▶ TO DO
Where a picture appears, leave it out, and print the rest of the records as they are.

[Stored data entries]
━━━

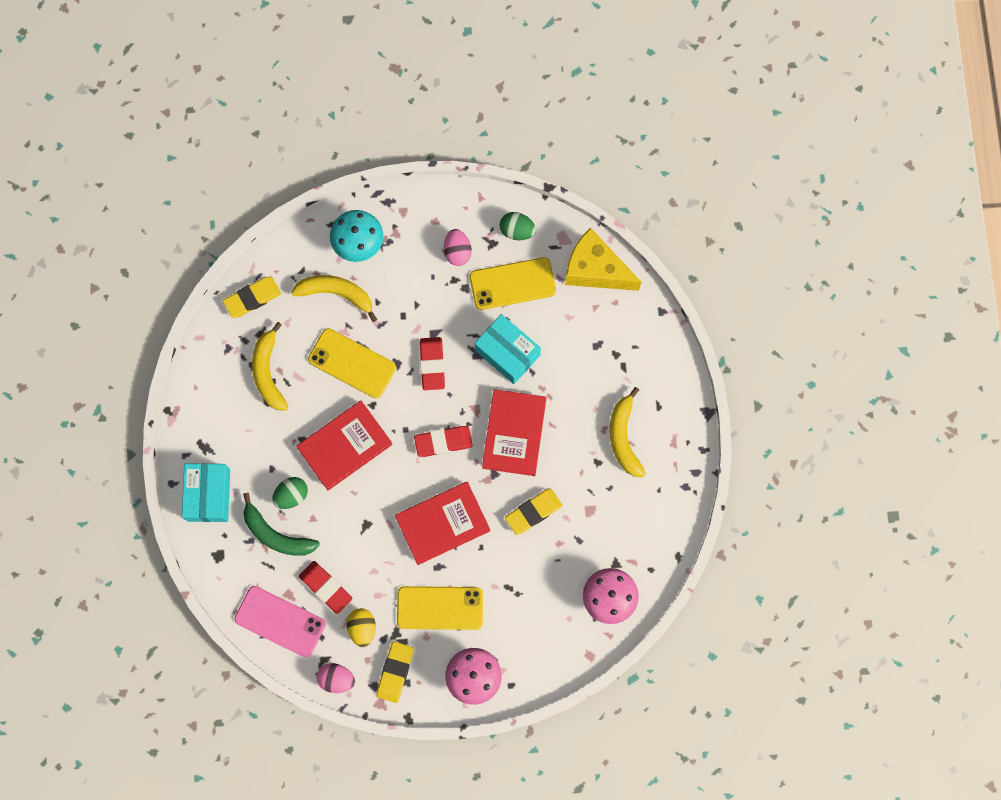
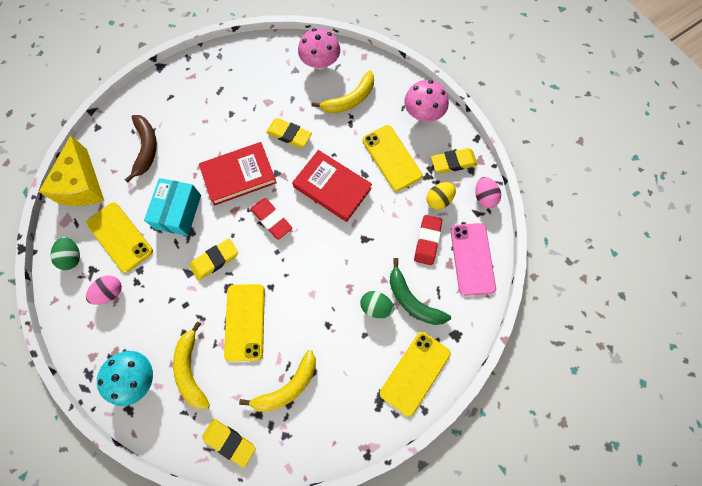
camera: 120 degrees left, 5 degrees down
(208, 495) = (415, 373): turquoise box -> yellow phone
(276, 534) = (412, 300): green banana -> green banana turned 135 degrees clockwise
(344, 446) = (314, 289): red book -> none
(432, 364) = (215, 260): red eraser -> yellow eraser
(603, 352) = (146, 148): none -> brown banana
(623, 437) = (204, 106): yellow banana -> yellow banana (350, 99)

━━━

▶ PROBLEM SOLUTION
camera: 120 degrees left, 5 degrees down
(208, 495) = (415, 373): turquoise box -> yellow phone
(276, 534) = (412, 300): green banana -> green banana turned 135 degrees clockwise
(344, 446) = (314, 289): red book -> none
(432, 364) = (215, 260): red eraser -> yellow eraser
(603, 352) = (146, 148): none -> brown banana
(623, 437) = (204, 106): yellow banana -> yellow banana (350, 99)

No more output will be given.